Which lines of the data below hold "rectangle"? Copy each of them.

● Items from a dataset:
BEGIN

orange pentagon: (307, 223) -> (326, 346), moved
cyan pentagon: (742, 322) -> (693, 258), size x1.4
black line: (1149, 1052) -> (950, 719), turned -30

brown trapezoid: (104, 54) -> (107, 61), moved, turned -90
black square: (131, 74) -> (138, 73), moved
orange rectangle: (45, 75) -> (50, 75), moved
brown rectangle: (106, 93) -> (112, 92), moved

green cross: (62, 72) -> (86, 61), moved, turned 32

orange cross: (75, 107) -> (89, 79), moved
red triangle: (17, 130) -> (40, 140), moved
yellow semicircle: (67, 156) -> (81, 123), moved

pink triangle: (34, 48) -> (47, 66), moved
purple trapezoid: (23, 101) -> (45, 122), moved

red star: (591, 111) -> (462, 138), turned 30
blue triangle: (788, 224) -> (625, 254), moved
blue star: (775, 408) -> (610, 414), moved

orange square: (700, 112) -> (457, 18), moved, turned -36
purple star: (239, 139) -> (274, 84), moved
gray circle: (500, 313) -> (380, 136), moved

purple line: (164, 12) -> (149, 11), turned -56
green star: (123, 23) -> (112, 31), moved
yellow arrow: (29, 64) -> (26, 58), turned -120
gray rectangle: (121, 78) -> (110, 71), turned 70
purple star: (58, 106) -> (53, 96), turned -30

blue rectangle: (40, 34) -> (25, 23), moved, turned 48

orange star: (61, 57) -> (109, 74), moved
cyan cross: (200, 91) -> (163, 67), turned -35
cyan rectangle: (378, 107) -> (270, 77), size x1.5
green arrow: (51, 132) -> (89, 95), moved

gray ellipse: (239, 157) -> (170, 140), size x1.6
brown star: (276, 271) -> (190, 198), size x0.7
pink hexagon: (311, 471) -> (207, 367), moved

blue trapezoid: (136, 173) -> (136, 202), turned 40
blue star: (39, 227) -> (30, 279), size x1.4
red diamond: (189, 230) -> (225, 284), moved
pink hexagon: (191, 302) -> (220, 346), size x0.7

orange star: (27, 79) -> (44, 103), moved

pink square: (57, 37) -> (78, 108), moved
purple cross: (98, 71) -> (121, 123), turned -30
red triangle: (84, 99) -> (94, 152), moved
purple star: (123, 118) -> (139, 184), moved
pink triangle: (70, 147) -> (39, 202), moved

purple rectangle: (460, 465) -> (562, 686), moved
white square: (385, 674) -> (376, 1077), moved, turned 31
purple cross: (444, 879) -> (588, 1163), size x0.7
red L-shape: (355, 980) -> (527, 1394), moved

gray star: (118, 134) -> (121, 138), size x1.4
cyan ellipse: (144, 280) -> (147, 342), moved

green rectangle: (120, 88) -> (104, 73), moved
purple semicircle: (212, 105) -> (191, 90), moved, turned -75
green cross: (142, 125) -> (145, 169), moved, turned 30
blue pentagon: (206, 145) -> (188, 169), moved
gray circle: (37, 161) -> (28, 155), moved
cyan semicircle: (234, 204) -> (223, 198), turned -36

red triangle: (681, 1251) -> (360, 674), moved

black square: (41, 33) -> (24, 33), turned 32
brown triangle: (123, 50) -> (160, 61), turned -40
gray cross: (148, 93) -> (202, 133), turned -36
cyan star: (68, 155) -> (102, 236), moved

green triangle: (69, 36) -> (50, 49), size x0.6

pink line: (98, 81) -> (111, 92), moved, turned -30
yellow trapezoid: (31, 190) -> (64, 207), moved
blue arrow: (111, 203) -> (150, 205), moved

END

● RESULT:
orange rectangle: (45, 75) -> (50, 75), moved
brown rectangle: (106, 93) -> (112, 92), moved
gray rectangle: (121, 78) -> (110, 71), turned 70
blue rectangle: (40, 34) -> (25, 23), moved, turned 48
cyan rectangle: (378, 107) -> (270, 77), size x1.5
purple rectangle: (460, 465) -> (562, 686), moved
green rectangle: (120, 88) -> (104, 73), moved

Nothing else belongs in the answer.